__What to produce__: Extract from the listing each line in which the word "yellow" appears.

__Materials provided__:
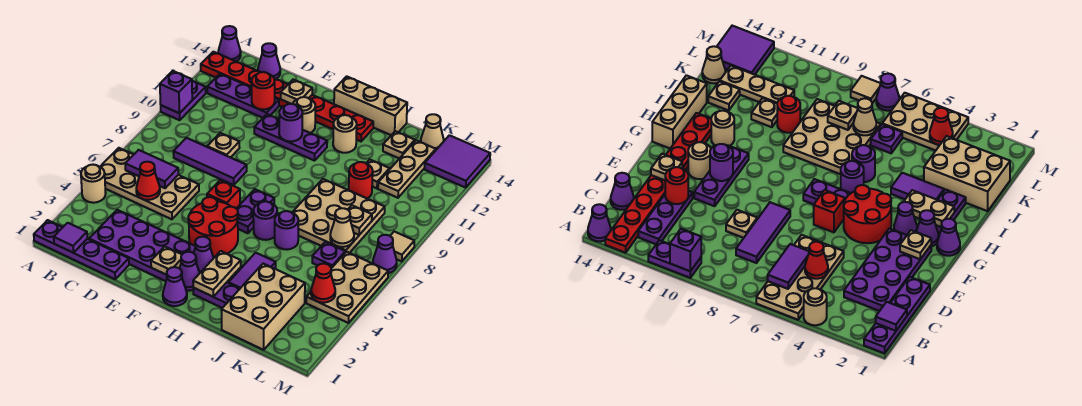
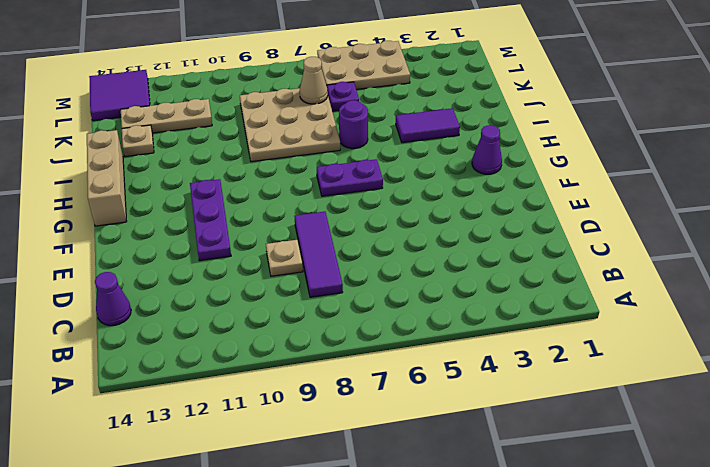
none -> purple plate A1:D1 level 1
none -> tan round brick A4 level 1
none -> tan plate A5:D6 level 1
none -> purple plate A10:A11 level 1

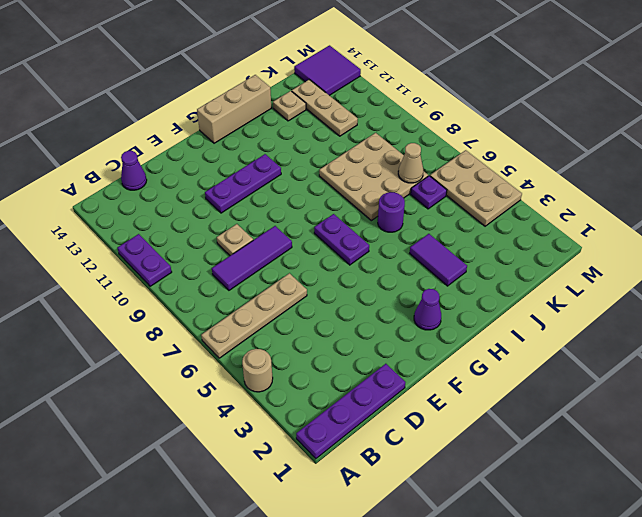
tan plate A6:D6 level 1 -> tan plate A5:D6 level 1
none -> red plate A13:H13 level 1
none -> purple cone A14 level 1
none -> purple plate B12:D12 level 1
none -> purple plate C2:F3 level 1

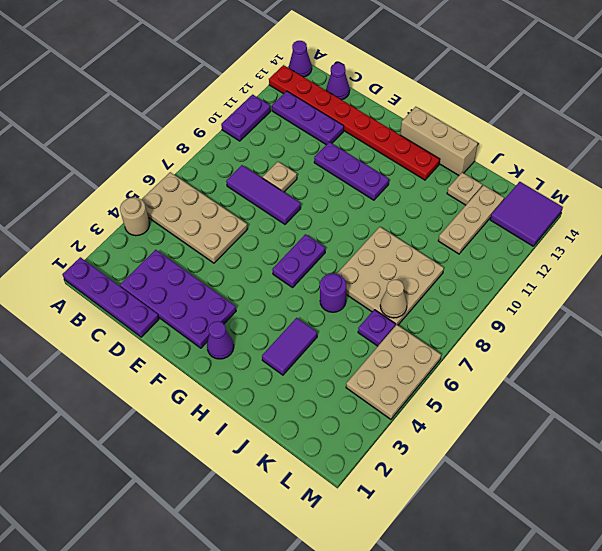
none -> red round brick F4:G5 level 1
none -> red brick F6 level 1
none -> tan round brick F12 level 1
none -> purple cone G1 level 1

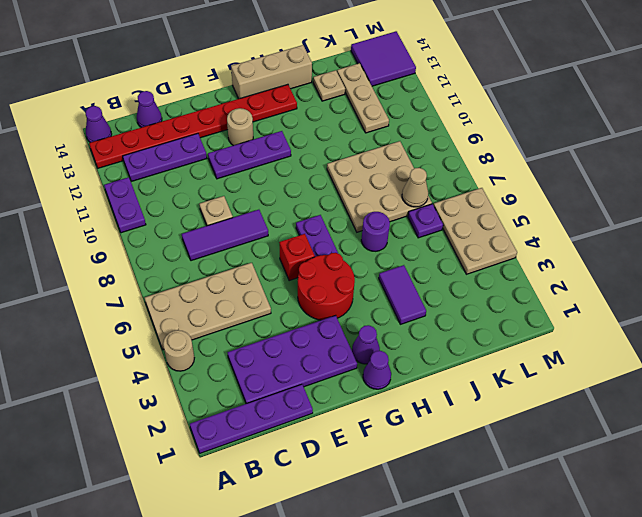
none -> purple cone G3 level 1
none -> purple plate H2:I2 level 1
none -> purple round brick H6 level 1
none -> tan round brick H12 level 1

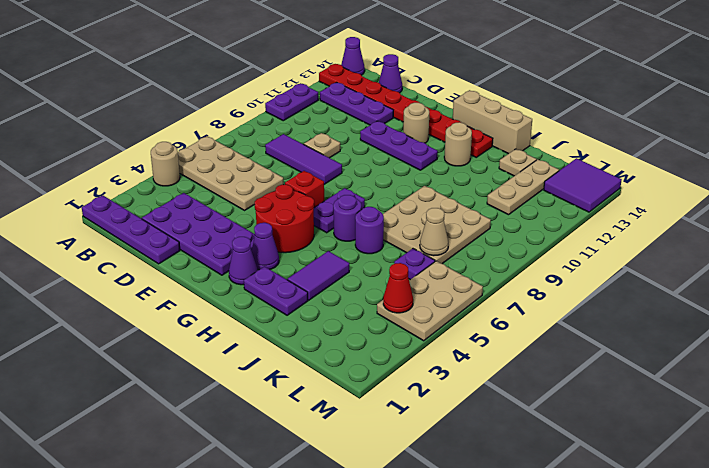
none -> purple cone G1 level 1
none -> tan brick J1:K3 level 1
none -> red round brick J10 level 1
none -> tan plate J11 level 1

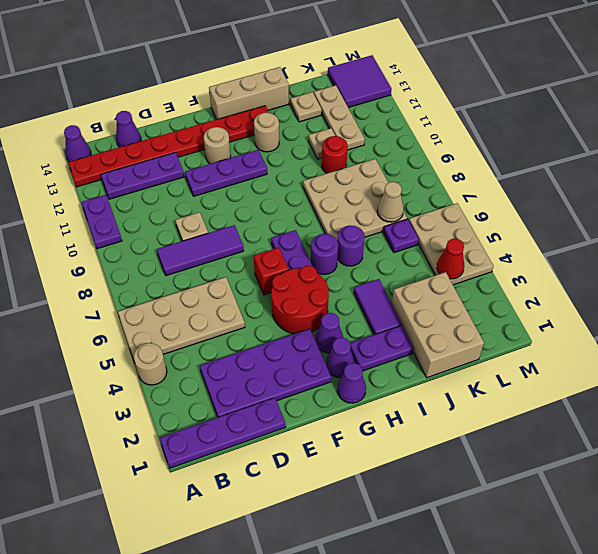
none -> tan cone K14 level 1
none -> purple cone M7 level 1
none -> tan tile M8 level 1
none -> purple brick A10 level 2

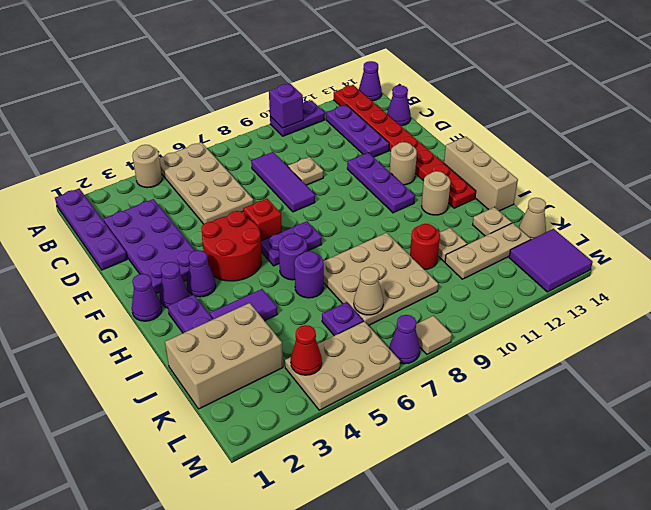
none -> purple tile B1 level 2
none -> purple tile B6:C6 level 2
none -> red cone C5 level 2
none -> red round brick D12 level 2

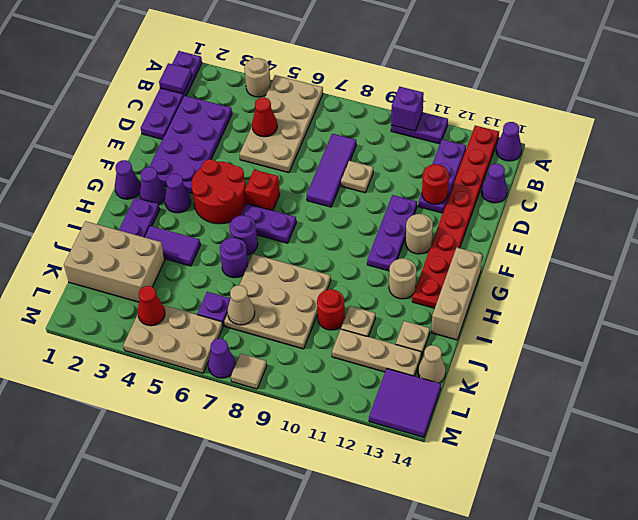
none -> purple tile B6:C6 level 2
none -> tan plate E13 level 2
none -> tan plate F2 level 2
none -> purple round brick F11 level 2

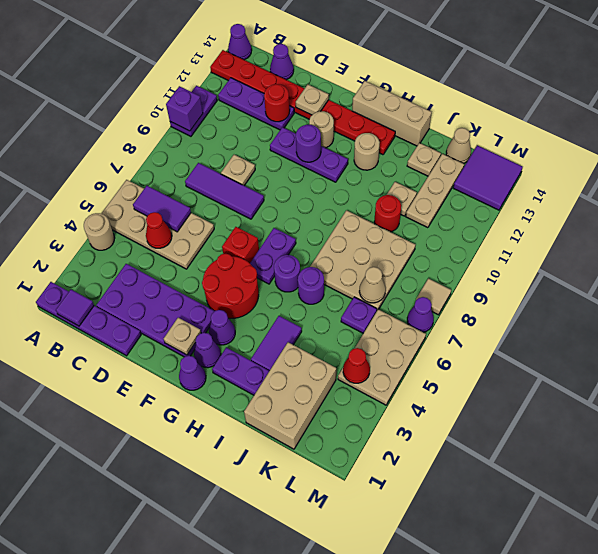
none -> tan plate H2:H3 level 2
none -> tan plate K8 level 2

---

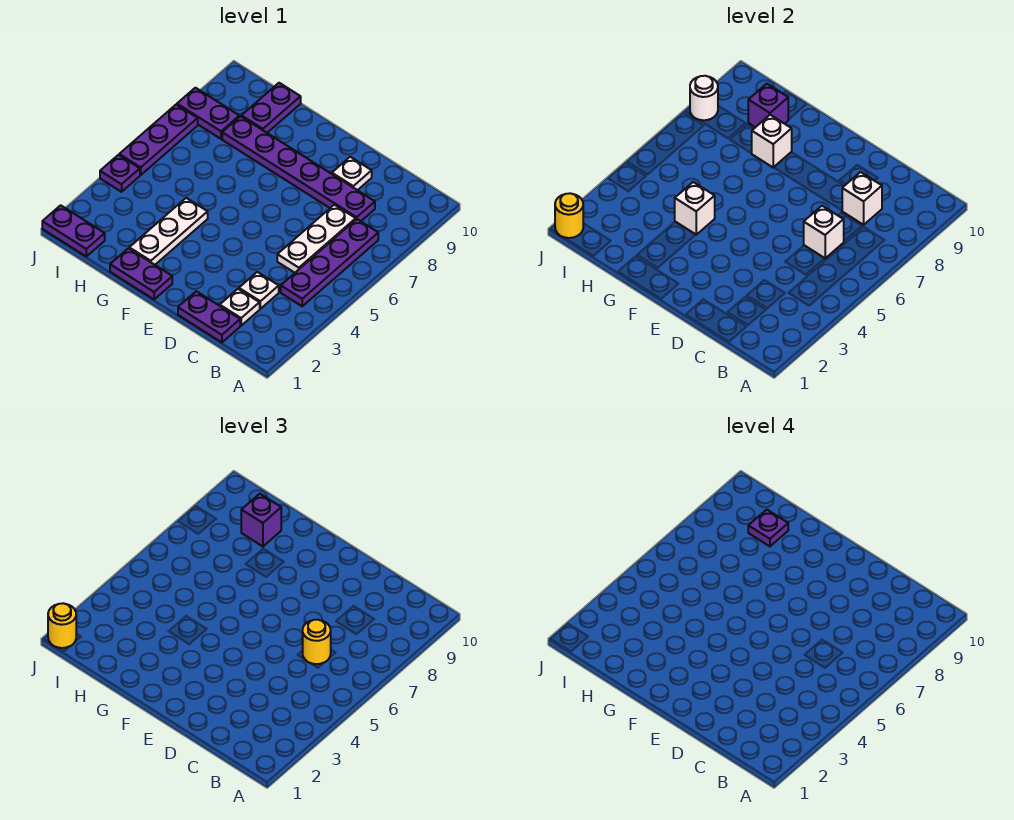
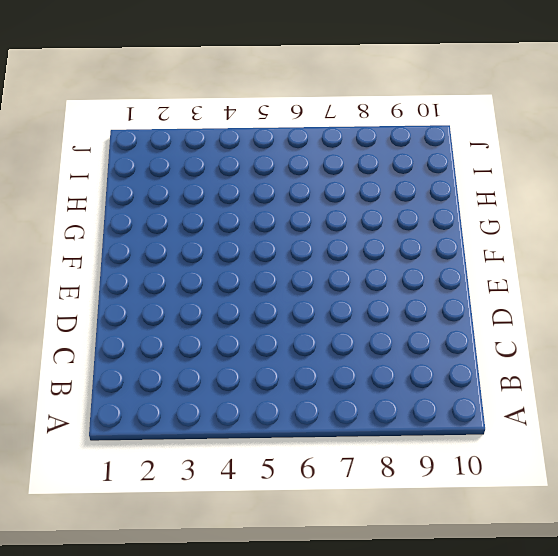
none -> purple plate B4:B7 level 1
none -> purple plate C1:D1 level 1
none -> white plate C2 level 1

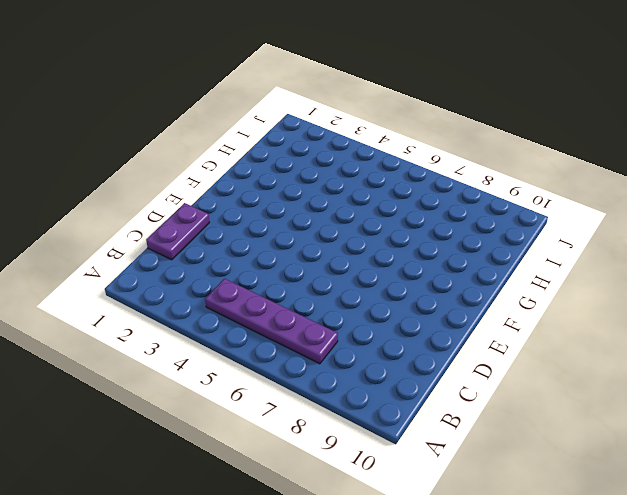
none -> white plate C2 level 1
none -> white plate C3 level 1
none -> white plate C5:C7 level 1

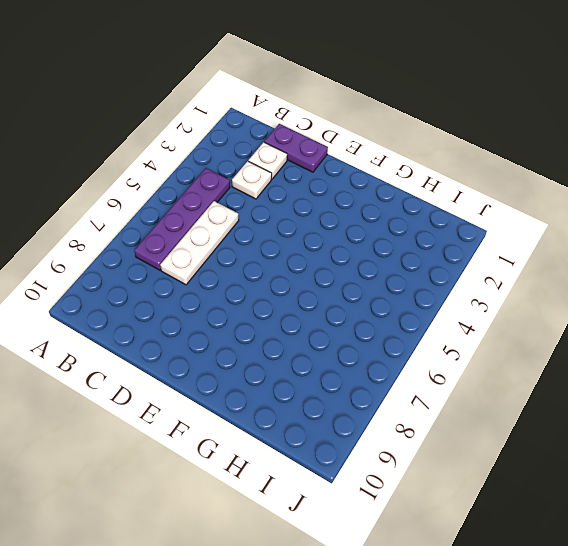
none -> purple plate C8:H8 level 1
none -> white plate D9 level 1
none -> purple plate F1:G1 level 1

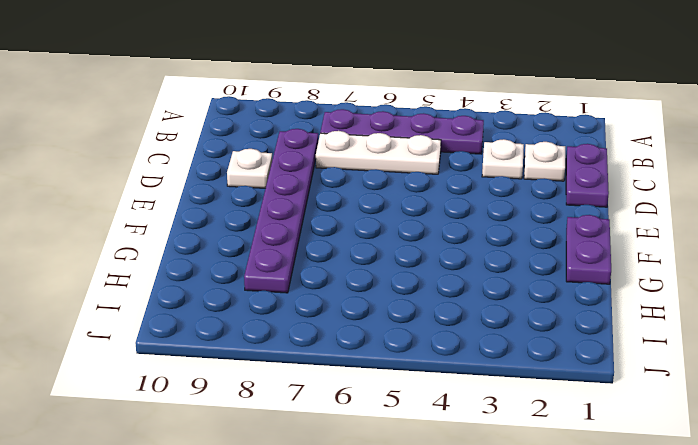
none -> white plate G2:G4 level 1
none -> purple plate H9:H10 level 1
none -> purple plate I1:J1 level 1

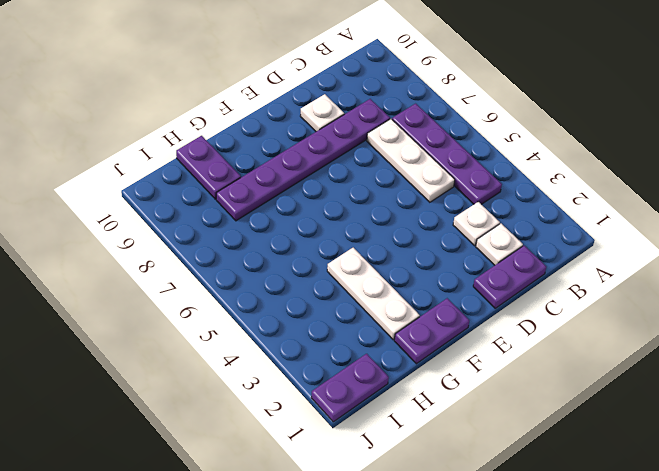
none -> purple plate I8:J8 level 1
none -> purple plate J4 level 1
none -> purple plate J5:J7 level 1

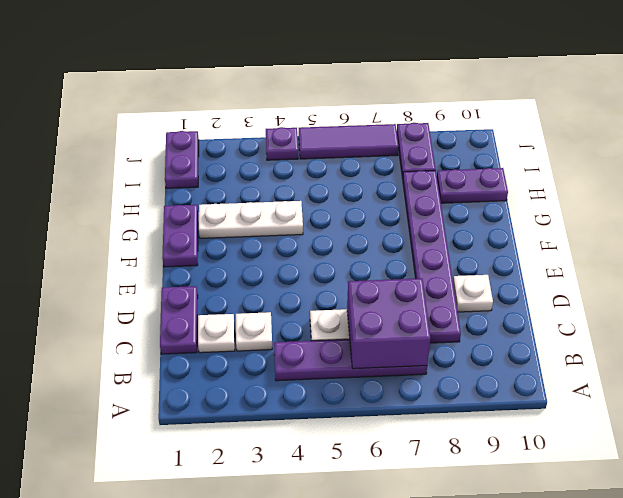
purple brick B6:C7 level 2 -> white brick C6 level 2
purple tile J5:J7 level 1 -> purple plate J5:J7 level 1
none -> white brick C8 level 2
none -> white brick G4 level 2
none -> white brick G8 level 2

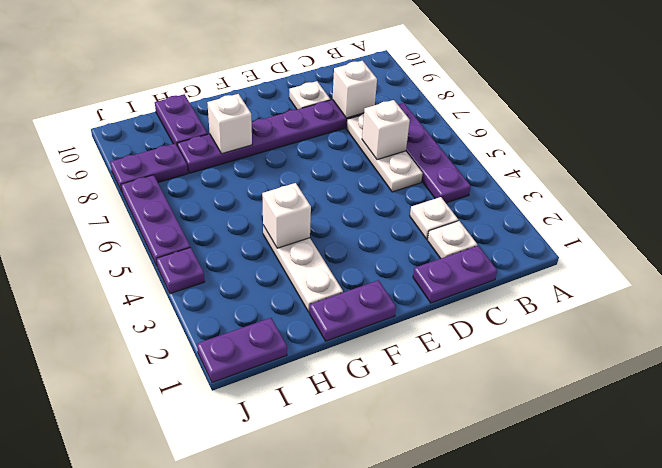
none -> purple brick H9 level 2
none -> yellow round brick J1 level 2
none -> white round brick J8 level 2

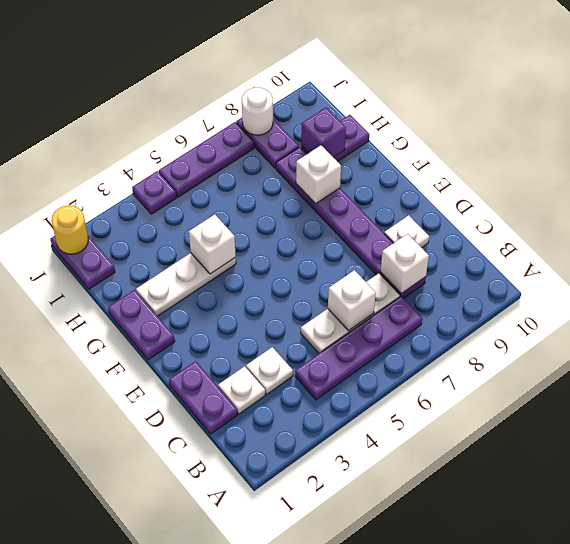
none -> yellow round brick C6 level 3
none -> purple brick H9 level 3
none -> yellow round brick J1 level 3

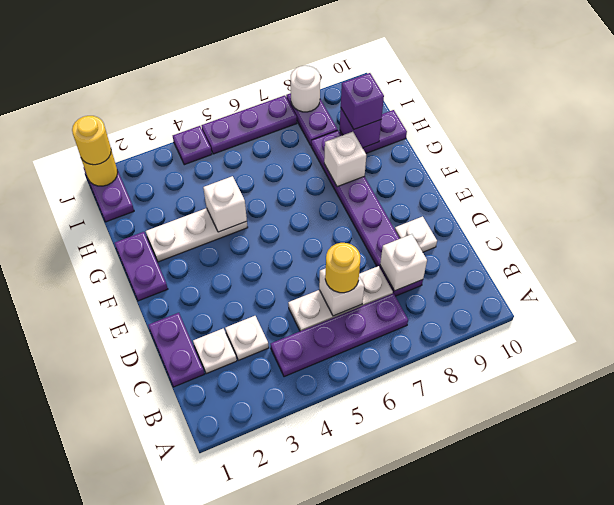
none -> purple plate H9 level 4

__Exercise result__:
none -> yellow round brick J1 level 2
none -> yellow round brick C6 level 3
none -> yellow round brick J1 level 3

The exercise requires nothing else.